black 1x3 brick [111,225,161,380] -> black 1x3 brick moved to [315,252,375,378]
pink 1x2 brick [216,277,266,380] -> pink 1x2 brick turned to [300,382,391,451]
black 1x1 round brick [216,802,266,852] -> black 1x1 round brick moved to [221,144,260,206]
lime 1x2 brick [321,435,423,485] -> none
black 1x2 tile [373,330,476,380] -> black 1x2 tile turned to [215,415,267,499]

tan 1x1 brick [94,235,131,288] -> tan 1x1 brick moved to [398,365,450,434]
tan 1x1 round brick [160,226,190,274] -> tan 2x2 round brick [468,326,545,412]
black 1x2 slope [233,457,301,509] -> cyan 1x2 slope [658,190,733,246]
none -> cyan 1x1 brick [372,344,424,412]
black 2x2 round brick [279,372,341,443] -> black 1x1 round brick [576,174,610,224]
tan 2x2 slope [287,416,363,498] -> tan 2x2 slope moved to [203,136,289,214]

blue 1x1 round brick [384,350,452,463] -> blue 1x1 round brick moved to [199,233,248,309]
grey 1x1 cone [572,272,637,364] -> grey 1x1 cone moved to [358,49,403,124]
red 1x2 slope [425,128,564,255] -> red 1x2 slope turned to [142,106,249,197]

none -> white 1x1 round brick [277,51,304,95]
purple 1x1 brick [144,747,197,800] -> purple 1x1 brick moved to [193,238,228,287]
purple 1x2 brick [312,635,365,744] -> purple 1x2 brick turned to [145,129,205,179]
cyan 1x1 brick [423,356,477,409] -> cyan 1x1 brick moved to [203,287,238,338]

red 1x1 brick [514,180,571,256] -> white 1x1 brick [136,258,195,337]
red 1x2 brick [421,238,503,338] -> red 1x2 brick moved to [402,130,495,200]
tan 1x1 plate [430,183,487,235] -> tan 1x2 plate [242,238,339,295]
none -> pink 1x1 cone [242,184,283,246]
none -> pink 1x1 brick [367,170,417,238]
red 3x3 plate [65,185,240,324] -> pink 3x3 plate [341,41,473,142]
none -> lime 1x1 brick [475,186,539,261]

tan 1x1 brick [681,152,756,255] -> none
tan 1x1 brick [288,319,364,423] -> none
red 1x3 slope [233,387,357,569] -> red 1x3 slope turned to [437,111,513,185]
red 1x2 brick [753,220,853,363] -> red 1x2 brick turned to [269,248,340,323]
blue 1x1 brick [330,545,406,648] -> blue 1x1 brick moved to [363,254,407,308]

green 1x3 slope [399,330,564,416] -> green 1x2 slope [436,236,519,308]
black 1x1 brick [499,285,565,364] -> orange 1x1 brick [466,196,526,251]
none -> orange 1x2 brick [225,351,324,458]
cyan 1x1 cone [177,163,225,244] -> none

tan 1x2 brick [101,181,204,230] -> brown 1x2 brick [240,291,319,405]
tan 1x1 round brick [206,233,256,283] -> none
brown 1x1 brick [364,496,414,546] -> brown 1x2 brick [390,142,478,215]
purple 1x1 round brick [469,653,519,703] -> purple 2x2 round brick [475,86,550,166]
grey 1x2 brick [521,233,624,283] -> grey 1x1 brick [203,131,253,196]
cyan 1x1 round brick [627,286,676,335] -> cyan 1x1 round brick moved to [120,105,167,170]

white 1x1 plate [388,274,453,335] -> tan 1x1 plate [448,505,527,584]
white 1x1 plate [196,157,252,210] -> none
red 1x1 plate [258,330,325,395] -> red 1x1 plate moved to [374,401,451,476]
____________________
EXERCISE BRIEF →
Give the number of lines in the listing that hold the string "round", and supply nothing further.

TASK ANSWER →
8